◆ **YOUR GOAL**: Your reply should hold only the lines from the records below where "Teddybär" occurs.
:::::
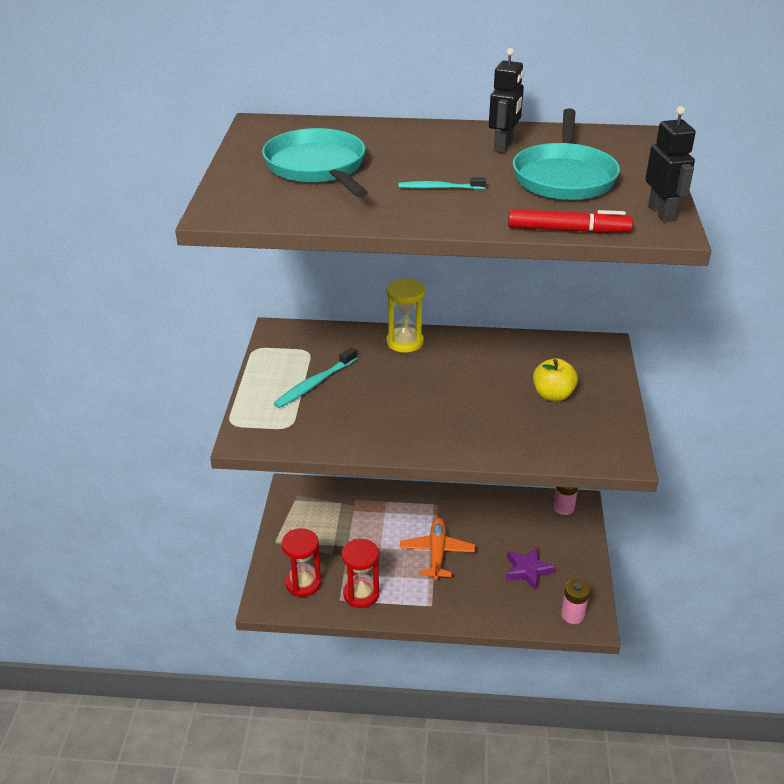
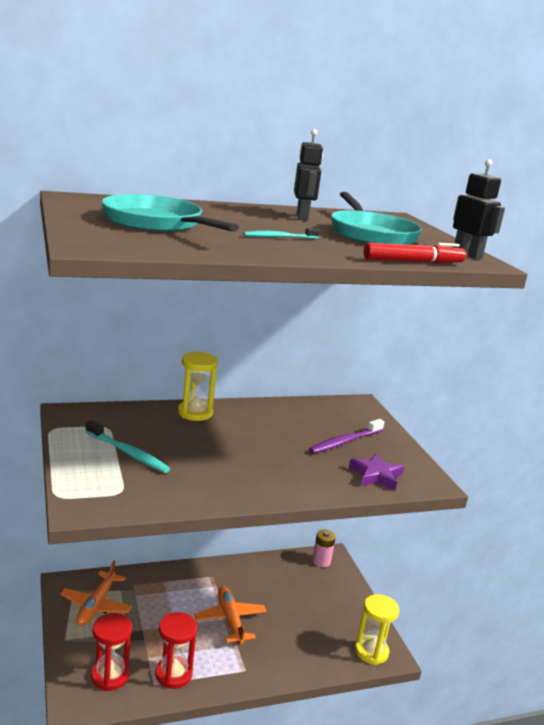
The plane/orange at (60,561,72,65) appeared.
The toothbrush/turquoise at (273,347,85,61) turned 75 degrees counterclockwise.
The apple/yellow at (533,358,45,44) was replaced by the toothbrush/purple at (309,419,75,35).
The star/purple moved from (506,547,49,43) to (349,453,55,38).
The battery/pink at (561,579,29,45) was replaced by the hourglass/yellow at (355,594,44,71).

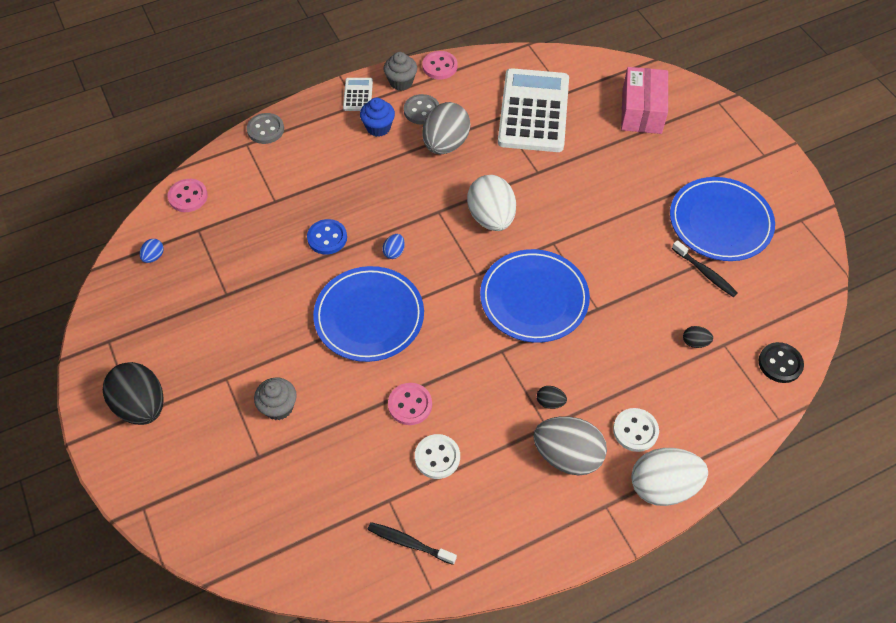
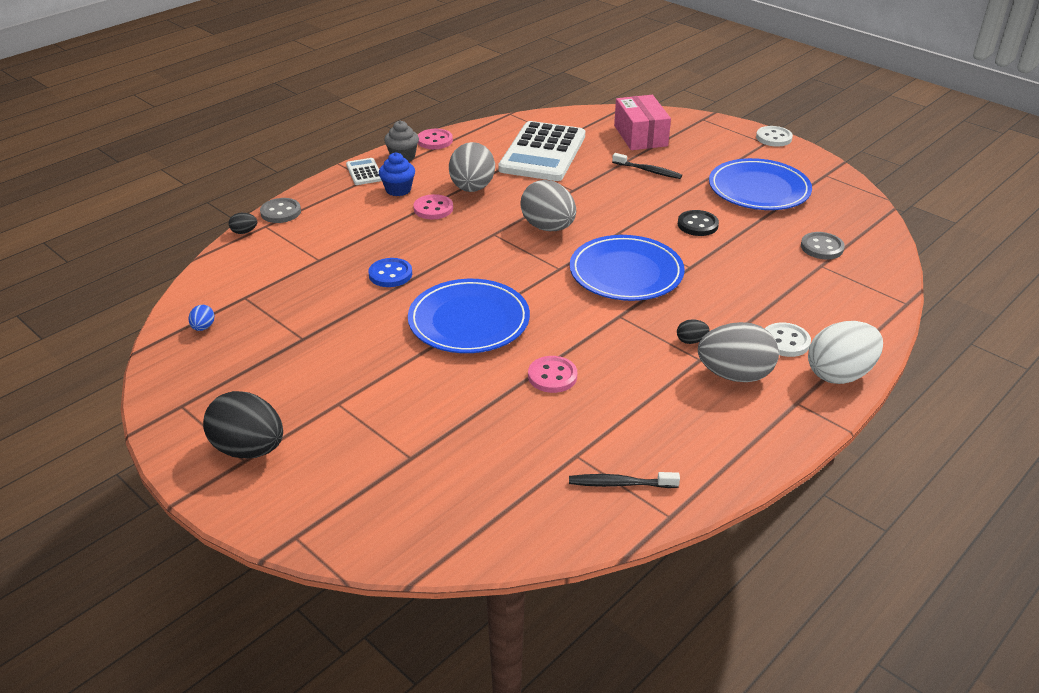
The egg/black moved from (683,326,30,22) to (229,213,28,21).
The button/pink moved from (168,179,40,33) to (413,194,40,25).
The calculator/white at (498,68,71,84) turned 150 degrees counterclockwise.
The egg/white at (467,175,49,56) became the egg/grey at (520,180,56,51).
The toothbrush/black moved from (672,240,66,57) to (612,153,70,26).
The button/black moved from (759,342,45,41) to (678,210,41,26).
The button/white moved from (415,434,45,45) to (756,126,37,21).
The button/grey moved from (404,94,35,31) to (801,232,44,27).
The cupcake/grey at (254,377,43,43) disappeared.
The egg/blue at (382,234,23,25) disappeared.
:::::
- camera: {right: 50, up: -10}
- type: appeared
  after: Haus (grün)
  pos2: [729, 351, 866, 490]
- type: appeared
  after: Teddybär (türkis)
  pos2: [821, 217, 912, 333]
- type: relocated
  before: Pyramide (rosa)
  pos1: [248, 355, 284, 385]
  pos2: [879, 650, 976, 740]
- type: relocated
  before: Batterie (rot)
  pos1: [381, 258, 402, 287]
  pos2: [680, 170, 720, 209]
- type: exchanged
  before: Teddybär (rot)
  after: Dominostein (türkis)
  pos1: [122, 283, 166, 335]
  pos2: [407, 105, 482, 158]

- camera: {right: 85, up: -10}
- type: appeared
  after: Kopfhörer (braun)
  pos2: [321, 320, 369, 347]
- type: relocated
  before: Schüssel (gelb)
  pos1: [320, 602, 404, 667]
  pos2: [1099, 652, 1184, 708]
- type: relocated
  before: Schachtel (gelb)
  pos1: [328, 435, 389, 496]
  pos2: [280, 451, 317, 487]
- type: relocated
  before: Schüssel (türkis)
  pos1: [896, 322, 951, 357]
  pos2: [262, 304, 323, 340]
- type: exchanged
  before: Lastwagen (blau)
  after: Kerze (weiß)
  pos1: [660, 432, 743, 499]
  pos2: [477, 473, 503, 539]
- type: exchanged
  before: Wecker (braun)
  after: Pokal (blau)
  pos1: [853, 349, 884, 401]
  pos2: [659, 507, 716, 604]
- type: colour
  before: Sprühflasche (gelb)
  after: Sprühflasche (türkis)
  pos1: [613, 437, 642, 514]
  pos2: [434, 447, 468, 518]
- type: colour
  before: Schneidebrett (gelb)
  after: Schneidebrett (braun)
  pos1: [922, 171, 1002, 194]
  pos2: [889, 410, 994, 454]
:::::
◆ **EXERCISE SOLUTION**:
  after: Teddybär (türkis)
  before: Teddybär (rot)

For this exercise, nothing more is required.